= Beginning of Section =

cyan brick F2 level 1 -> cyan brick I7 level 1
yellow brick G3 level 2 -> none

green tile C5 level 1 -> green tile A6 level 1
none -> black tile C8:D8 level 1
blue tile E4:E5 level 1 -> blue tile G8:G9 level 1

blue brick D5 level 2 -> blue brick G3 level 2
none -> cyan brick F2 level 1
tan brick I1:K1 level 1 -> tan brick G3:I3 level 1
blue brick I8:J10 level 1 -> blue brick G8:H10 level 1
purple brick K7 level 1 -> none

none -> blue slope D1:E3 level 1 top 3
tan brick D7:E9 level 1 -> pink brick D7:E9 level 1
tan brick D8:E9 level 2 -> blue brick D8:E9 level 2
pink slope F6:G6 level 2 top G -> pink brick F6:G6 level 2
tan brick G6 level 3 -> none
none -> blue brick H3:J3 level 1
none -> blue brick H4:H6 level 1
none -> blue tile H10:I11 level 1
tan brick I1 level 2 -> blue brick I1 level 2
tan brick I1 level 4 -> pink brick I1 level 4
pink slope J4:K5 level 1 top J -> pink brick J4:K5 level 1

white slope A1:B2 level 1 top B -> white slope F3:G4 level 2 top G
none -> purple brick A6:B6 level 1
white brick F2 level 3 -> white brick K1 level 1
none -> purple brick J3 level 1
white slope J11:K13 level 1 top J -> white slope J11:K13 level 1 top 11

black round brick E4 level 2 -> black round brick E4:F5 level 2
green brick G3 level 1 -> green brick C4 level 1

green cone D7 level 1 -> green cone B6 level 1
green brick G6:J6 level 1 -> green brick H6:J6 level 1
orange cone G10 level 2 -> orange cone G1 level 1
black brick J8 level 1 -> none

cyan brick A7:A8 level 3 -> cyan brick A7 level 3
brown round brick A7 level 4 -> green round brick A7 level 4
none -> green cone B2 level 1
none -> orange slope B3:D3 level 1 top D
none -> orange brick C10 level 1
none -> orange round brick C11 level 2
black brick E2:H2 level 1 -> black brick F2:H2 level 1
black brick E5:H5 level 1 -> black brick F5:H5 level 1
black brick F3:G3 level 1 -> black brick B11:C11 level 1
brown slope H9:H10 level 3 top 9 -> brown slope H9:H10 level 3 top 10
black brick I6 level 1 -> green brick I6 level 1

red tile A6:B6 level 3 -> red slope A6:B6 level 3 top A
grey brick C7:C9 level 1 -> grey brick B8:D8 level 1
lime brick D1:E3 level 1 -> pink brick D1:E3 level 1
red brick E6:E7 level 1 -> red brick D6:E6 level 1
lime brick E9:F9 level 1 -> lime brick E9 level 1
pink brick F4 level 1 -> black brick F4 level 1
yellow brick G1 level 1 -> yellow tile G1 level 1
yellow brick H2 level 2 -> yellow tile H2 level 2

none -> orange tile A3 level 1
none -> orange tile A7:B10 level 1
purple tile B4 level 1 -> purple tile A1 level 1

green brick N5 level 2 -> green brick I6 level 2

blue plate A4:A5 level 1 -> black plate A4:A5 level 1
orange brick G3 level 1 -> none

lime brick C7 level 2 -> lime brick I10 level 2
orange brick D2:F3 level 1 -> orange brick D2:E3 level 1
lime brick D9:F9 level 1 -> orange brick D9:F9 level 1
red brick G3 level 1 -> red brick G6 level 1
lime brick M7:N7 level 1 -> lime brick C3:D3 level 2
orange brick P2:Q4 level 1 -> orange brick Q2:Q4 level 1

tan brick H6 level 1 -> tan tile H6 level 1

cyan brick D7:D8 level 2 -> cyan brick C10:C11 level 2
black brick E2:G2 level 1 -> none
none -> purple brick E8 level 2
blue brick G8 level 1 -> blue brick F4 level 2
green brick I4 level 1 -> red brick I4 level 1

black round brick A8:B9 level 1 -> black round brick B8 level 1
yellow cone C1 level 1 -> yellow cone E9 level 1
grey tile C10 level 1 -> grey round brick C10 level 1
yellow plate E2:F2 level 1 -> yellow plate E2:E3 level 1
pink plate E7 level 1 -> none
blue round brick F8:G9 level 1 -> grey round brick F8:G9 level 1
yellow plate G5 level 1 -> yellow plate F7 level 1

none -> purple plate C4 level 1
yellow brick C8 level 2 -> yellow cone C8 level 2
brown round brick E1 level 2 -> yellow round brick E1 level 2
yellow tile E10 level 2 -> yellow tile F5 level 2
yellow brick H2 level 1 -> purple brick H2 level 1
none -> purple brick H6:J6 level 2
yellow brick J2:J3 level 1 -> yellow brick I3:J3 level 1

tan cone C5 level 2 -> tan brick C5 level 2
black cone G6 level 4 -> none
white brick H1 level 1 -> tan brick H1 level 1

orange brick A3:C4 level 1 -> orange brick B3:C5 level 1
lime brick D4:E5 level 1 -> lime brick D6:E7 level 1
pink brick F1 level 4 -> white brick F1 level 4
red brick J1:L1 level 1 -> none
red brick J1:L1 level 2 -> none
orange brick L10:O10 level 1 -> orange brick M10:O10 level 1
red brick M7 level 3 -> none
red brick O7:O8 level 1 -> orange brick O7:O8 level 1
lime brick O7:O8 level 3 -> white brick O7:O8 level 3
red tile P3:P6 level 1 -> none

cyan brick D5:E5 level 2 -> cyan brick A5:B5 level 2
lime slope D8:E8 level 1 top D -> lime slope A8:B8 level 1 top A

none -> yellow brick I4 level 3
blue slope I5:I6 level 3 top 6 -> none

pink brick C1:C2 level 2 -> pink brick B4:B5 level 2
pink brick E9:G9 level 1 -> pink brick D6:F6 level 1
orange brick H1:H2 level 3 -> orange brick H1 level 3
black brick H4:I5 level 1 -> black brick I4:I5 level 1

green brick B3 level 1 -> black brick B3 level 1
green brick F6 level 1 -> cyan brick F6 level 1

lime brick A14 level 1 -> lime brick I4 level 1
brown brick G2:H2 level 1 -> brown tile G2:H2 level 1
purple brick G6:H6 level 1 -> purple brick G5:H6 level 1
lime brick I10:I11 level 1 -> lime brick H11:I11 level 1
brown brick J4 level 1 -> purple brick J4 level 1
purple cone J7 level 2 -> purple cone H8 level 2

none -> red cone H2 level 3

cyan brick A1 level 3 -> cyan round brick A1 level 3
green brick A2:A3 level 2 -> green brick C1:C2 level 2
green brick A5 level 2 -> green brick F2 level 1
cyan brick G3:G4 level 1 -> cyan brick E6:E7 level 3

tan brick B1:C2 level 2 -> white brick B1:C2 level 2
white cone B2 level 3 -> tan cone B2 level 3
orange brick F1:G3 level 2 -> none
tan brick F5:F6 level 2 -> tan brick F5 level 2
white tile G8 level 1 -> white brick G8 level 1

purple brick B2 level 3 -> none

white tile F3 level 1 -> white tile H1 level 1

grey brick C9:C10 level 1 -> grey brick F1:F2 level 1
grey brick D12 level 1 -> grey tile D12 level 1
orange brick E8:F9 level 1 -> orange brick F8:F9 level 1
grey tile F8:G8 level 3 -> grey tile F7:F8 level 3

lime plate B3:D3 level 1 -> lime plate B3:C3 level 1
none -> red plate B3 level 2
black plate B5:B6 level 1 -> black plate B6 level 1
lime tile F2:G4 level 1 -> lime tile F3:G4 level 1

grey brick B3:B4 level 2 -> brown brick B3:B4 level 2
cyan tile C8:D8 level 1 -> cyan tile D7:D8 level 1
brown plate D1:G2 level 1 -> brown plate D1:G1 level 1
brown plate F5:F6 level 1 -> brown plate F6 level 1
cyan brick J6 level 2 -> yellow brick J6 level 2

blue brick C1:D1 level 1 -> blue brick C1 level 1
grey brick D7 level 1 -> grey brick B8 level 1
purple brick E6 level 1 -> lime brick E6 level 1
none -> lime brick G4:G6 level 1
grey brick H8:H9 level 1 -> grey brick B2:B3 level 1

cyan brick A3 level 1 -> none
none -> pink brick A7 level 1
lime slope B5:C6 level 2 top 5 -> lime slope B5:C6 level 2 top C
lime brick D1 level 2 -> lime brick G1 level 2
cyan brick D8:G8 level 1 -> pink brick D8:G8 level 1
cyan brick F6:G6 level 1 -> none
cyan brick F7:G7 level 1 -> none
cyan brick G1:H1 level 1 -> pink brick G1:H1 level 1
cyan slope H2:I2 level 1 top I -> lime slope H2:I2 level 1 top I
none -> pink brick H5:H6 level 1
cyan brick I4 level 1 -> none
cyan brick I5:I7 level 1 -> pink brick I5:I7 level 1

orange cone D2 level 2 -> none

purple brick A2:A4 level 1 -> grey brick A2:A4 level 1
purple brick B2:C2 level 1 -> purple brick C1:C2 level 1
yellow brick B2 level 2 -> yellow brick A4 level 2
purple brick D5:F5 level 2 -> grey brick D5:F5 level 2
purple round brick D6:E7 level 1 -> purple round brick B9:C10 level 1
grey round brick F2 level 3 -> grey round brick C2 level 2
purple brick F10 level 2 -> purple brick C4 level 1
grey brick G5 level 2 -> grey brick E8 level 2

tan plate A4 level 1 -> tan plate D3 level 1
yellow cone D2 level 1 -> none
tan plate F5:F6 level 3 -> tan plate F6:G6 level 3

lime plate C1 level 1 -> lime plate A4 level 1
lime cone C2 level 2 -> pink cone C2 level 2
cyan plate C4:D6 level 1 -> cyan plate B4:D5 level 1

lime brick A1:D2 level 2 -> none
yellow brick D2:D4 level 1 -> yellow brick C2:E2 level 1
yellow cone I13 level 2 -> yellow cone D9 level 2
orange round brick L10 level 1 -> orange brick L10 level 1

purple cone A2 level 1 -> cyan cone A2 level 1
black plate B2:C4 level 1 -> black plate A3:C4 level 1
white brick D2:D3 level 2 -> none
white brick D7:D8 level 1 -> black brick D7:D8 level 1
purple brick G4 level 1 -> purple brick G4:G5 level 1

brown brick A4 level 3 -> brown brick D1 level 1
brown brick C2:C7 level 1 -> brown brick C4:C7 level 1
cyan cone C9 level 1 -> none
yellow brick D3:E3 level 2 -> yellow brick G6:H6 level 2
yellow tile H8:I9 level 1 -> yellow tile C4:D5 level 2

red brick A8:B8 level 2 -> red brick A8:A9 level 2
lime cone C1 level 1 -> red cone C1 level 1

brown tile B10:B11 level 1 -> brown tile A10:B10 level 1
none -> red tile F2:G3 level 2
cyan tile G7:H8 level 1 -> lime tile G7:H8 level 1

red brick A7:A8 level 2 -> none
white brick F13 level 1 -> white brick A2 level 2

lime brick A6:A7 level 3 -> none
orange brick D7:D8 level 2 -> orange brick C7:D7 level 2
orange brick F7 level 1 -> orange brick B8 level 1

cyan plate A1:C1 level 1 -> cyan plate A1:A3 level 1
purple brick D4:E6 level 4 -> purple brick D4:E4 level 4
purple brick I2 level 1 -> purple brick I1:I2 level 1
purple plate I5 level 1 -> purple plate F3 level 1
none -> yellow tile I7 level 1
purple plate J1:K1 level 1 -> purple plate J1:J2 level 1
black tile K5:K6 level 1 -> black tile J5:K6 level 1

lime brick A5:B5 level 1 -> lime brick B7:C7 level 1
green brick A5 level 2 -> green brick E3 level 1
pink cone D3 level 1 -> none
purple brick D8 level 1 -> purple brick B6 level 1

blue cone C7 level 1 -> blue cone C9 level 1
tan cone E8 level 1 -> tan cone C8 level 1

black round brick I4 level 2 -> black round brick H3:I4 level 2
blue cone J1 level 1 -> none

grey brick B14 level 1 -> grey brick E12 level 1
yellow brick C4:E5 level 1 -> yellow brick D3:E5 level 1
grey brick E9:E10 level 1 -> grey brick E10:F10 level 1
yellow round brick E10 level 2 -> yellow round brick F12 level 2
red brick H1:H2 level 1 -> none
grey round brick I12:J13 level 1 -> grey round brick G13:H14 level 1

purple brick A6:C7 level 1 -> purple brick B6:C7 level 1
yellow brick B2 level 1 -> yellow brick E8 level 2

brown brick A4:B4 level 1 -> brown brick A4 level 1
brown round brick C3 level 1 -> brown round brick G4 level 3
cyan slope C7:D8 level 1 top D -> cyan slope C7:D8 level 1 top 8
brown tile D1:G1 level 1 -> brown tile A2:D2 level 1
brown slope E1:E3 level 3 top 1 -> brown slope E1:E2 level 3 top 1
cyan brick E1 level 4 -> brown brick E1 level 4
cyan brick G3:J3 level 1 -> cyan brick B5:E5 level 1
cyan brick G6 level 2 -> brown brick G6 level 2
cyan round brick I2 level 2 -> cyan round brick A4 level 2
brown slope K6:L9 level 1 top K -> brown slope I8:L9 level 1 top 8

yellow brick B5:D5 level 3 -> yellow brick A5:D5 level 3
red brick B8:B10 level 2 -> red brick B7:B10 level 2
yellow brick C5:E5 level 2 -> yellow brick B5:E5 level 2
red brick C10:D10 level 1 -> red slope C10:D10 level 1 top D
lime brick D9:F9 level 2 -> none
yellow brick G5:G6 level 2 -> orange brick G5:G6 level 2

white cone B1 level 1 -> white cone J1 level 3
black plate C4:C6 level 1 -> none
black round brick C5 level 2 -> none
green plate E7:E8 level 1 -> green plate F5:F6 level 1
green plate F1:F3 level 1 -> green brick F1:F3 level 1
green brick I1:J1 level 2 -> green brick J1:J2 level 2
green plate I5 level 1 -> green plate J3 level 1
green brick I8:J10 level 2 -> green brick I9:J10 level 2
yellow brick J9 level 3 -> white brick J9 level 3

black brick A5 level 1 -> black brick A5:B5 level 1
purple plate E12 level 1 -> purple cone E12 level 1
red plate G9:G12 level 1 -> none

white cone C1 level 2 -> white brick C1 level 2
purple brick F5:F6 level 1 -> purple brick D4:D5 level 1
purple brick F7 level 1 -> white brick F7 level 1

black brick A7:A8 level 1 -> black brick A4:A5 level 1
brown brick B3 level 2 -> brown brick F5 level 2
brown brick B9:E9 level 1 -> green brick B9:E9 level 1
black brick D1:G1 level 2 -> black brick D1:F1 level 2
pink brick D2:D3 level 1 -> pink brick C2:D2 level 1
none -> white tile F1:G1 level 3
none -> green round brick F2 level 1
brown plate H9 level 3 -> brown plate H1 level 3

= End of Section =

[Exercise prompt]: Repeat word for word every line from the start of the entries to the line holding "tan brick I1 level 2 -> blue brick I1 level 2", inclusive, and nothing else.

[Exercise output]:
cyan brick F2 level 1 -> cyan brick I7 level 1
yellow brick G3 level 2 -> none

green tile C5 level 1 -> green tile A6 level 1
none -> black tile C8:D8 level 1
blue tile E4:E5 level 1 -> blue tile G8:G9 level 1

blue brick D5 level 2 -> blue brick G3 level 2
none -> cyan brick F2 level 1
tan brick I1:K1 level 1 -> tan brick G3:I3 level 1
blue brick I8:J10 level 1 -> blue brick G8:H10 level 1
purple brick K7 level 1 -> none

none -> blue slope D1:E3 level 1 top 3
tan brick D7:E9 level 1 -> pink brick D7:E9 level 1
tan brick D8:E9 level 2 -> blue brick D8:E9 level 2
pink slope F6:G6 level 2 top G -> pink brick F6:G6 level 2
tan brick G6 level 3 -> none
none -> blue brick H3:J3 level 1
none -> blue brick H4:H6 level 1
none -> blue tile H10:I11 level 1
tan brick I1 level 2 -> blue brick I1 level 2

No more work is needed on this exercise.